## Exercise description
Can you render the rows below as a numbered list, with the blank lines left out?

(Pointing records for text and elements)
::::
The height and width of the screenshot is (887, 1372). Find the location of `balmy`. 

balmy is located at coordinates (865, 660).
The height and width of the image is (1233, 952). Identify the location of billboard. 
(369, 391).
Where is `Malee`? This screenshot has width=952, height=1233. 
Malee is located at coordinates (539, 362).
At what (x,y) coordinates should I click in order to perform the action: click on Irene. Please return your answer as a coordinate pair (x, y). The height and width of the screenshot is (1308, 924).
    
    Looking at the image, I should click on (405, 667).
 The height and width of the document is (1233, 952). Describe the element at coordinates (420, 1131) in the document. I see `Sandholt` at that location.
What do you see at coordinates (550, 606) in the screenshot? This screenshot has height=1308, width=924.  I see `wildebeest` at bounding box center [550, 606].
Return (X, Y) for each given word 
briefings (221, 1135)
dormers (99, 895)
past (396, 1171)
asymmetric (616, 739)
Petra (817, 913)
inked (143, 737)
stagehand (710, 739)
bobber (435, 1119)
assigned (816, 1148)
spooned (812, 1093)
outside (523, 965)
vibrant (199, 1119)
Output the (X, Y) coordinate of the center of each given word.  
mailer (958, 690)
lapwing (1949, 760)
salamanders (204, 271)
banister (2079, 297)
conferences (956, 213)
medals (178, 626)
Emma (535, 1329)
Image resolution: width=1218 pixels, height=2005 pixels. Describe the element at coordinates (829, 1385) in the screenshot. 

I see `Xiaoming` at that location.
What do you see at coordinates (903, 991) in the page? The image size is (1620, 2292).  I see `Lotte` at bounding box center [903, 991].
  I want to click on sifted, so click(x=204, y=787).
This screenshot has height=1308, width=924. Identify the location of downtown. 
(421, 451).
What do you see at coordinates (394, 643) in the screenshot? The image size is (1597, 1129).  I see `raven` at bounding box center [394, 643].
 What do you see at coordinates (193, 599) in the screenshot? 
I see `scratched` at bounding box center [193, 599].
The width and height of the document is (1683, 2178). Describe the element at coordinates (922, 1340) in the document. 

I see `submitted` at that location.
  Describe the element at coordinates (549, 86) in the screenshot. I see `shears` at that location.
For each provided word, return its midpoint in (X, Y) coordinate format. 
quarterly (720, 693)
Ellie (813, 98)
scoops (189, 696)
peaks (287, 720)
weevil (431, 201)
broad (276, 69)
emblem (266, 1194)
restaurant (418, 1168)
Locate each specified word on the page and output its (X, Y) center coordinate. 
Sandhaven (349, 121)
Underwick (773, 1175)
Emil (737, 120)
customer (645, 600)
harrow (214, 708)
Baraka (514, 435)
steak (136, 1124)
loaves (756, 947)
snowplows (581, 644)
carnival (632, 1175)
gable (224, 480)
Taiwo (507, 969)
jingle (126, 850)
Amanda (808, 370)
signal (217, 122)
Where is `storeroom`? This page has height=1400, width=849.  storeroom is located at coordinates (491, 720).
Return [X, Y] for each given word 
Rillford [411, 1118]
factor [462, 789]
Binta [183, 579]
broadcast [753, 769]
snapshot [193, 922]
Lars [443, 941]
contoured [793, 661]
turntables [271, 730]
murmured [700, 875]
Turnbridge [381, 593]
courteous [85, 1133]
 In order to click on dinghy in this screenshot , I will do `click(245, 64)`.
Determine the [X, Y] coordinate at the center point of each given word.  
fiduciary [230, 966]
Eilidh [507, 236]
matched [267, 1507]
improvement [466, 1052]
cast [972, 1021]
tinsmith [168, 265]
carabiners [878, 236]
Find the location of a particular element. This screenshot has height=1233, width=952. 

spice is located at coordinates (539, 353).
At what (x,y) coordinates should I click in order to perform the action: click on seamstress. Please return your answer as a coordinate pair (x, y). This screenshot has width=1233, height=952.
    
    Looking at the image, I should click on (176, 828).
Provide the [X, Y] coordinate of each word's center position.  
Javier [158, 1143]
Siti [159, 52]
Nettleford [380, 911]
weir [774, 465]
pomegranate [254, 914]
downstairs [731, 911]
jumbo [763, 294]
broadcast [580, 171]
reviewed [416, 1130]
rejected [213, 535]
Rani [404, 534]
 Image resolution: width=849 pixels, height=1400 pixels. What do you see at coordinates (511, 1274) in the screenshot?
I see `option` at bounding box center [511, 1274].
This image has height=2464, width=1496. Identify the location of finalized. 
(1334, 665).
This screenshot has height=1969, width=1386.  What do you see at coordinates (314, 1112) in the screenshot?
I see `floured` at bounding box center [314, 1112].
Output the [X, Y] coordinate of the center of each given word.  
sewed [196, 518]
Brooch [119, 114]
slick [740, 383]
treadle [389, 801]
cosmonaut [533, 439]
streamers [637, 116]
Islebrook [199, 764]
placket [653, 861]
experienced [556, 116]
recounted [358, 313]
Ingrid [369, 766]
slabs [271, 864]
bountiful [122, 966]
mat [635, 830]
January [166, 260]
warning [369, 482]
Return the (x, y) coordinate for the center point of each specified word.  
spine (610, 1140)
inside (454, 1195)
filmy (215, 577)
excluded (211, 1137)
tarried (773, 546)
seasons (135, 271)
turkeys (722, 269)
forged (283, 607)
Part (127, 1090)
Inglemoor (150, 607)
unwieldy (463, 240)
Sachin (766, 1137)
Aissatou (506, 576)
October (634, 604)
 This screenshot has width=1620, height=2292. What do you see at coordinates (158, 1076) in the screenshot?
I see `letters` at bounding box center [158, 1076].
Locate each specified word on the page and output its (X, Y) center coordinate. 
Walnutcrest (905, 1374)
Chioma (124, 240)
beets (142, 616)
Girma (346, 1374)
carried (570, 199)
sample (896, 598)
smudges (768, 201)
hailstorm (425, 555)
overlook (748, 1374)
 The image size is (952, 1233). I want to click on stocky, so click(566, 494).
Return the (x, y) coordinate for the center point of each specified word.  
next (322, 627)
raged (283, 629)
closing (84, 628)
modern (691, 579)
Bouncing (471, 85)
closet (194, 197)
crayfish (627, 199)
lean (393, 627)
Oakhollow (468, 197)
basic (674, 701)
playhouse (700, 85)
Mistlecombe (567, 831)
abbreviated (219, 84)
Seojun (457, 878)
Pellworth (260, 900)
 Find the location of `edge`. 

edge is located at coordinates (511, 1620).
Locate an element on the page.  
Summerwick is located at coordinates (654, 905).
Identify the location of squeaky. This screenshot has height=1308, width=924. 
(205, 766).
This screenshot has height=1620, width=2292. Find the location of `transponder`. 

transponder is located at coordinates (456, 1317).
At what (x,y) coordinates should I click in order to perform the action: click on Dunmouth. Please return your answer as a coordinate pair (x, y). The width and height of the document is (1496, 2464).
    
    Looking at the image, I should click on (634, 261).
::::
## Answer to the task
1. The height and width of the screenshot is (887, 1372). Find the location of `balmy`. 
2. balmy is located at coordinates (865, 660).
3. The height and width of the image is (1233, 952). Identify the location of billboard. 
4. (369, 391).
5. Where is `Malee`? This screenshot has width=952, height=1233. 
6. Malee is located at coordinates (539, 362).
7. At what (x,y) coordinates should I click in order to perform the action: click on Irene. Please return your answer as a coordinate pair (x, y). The height and width of the screenshot is (1308, 924).
8.     Looking at the image, I should click on (405, 667).
9.  The height and width of the document is (1233, 952). Describe the element at coordinates (420, 1131) in the document. I see `Sandholt` at that location.
10. What do you see at coordinates (550, 606) in the screenshot? This screenshot has height=1308, width=924.  I see `wildebeest` at bounding box center [550, 606].
11. Return (X, Y) for each given word 
12. briefings (221, 1135)
13. dormers (99, 895)
14. past (396, 1171)
15. asymmetric (616, 739)
16. Petra (817, 913)
17. inked (143, 737)
18. stagehand (710, 739)
19. bobber (435, 1119)
20. assigned (816, 1148)
21. spooned (812, 1093)
22. outside (523, 965)
23. vibrant (199, 1119)
24. Output the (X, Y) coordinate of the center of each given word.  
25. mailer (958, 690)
26. lapwing (1949, 760)
27. salamanders (204, 271)
28. banister (2079, 297)
29. conferences (956, 213)
30. medals (178, 626)
31. Emma (535, 1329)
32. Image resolution: width=1218 pixels, height=2005 pixels. Describe the element at coordinates (829, 1385) in the screenshot. 
33. I see `Xiaoming` at that location.
34. What do you see at coordinates (903, 991) in the page? The image size is (1620, 2292).  I see `Lotte` at bounding box center [903, 991].
35.   I want to click on sifted, so click(x=204, y=787).
36. This screenshot has height=1308, width=924. Identify the location of downtown. 
37. (421, 451).
38. What do you see at coordinates (394, 643) in the screenshot? The image size is (1597, 1129).  I see `raven` at bounding box center [394, 643].
39.  What do you see at coordinates (193, 599) in the screenshot? 
40. I see `scratched` at bounding box center [193, 599].
41. The width and height of the document is (1683, 2178). Describe the element at coordinates (922, 1340) in the document. 
42. I see `submitted` at that location.
43.   Describe the element at coordinates (549, 86) in the screenshot. I see `shears` at that location.
44. For each provided word, return its midpoint in (X, Y) coordinate format. 
45. quarterly (720, 693)
46. Ellie (813, 98)
47. scoops (189, 696)
48. peaks (287, 720)
49. weevil (431, 201)
50. broad (276, 69)
51. emblem (266, 1194)
52. restaurant (418, 1168)
53. Locate each specified word on the page and output its (X, Y) center coordinate. 
54. Sandhaven (349, 121)
55. Underwick (773, 1175)
56. Emil (737, 120)
57. customer (645, 600)
58. harrow (214, 708)
59. Baraka (514, 435)
60. steak (136, 1124)
61. loaves (756, 947)
62. snowplows (581, 644)
63. carnival (632, 1175)
64. gable (224, 480)
65. Taiwo (507, 969)
66. jingle (126, 850)
67. Amanda (808, 370)
68. signal (217, 122)
69. Where is `storeroom`? This page has height=1400, width=849.  storeroom is located at coordinates (491, 720).
70. Return [X, Y] for each given word 
71. Rillford [411, 1118]
72. factor [462, 789]
73. Binta [183, 579]
74. broadcast [753, 769]
75. snapshot [193, 922]
76. Lars [443, 941]
77. contoured [793, 661]
78. turntables [271, 730]
79. murmured [700, 875]
80. Turnbridge [381, 593]
81. courteous [85, 1133]
82.  In order to click on dinghy in this screenshot , I will do `click(245, 64)`.
83. Determine the [X, Y] coordinate at the center point of each given word.  
84. fiduciary [230, 966]
85. Eilidh [507, 236]
86. matched [267, 1507]
87. improvement [466, 1052]
88. cast [972, 1021]
89. tinsmith [168, 265]
90. carabiners [878, 236]
91. Find the location of a particular element. This screenshot has height=1233, width=952. 
92. spice is located at coordinates (539, 353).
93. At what (x,y) coordinates should I click in order to perform the action: click on seamstress. Please return your answer as a coordinate pair (x, y). This screenshot has width=1233, height=952.
94.     Looking at the image, I should click on (176, 828).
95. Provide the [X, Y] coordinate of each word's center position.  
96. Javier [158, 1143]
97. Siti [159, 52]
98. Nettleford [380, 911]
99. weir [774, 465]
100. pomegranate [254, 914]
101. downstairs [731, 911]
102. jumbo [763, 294]
103. broadcast [580, 171]
104. reviewed [416, 1130]
105. rejected [213, 535]
106. Rani [404, 534]
107.  Image resolution: width=849 pixels, height=1400 pixels. What do you see at coordinates (511, 1274) in the screenshot?
108. I see `option` at bounding box center [511, 1274].
109. This image has height=2464, width=1496. Identify the location of finalized. 
110. (1334, 665).
111. This screenshot has height=1969, width=1386.  What do you see at coordinates (314, 1112) in the screenshot?
112. I see `floured` at bounding box center [314, 1112].
113. Output the [X, Y] coordinate of the center of each given word.  
114. sewed [196, 518]
115. Brooch [119, 114]
116. slick [740, 383]
117. treadle [389, 801]
118. cosmonaut [533, 439]
119. streamers [637, 116]
120. Islebrook [199, 764]
121. placket [653, 861]
122. experienced [556, 116]
123. recounted [358, 313]
124. Ingrid [369, 766]
125. slabs [271, 864]
126. bountiful [122, 966]
127. mat [635, 830]
128. January [166, 260]
129. warning [369, 482]
130. Return the (x, y) coordinate for the center point of each specified word.  
131. spine (610, 1140)
132. inside (454, 1195)
133. filmy (215, 577)
134. excluded (211, 1137)
135. tarried (773, 546)
136. seasons (135, 271)
137. turkeys (722, 269)
138. forged (283, 607)
139. Part (127, 1090)
140. Inglemoor (150, 607)
141. unwieldy (463, 240)
142. Sachin (766, 1137)
143. Aissatou (506, 576)
144. October (634, 604)
145.  This screenshot has width=1620, height=2292. What do you see at coordinates (158, 1076) in the screenshot?
146. I see `letters` at bounding box center [158, 1076].
147. Locate each specified word on the page and output its (X, Y) center coordinate. 
148. Walnutcrest (905, 1374)
149. Chioma (124, 240)
150. beets (142, 616)
151. Girma (346, 1374)
152. carried (570, 199)
153. sample (896, 598)
154. smudges (768, 201)
155. hailstorm (425, 555)
156. overlook (748, 1374)
157.  The image size is (952, 1233). I want to click on stocky, so click(566, 494).
158. Return the (x, y) coordinate for the center point of each specified word.  
159. next (322, 627)
160. raged (283, 629)
161. closing (84, 628)
162. modern (691, 579)
163. Bouncing (471, 85)
164. closet (194, 197)
165. crayfish (627, 199)
166. lean (393, 627)
167. Oakhollow (468, 197)
168. basic (674, 701)
169. playhouse (700, 85)
170. Mistlecombe (567, 831)
171. abbreviated (219, 84)
172. Seojun (457, 878)
173. Pellworth (260, 900)
174.  Find the location of `edge`. 
175. edge is located at coordinates (511, 1620).
176. Locate an element on the page.  
177. Summerwick is located at coordinates (654, 905).
178. Identify the location of squeaky. This screenshot has height=1308, width=924. 
179. (205, 766).
180. This screenshot has height=1620, width=2292. Find the location of `transponder`. 
181. transponder is located at coordinates (456, 1317).
182. At what (x,y) coordinates should I click in order to perform the action: click on Dunmouth. Please return your answer as a coordinate pair (x, y). The width and height of the document is (1496, 2464).
183.     Looking at the image, I should click on (634, 261).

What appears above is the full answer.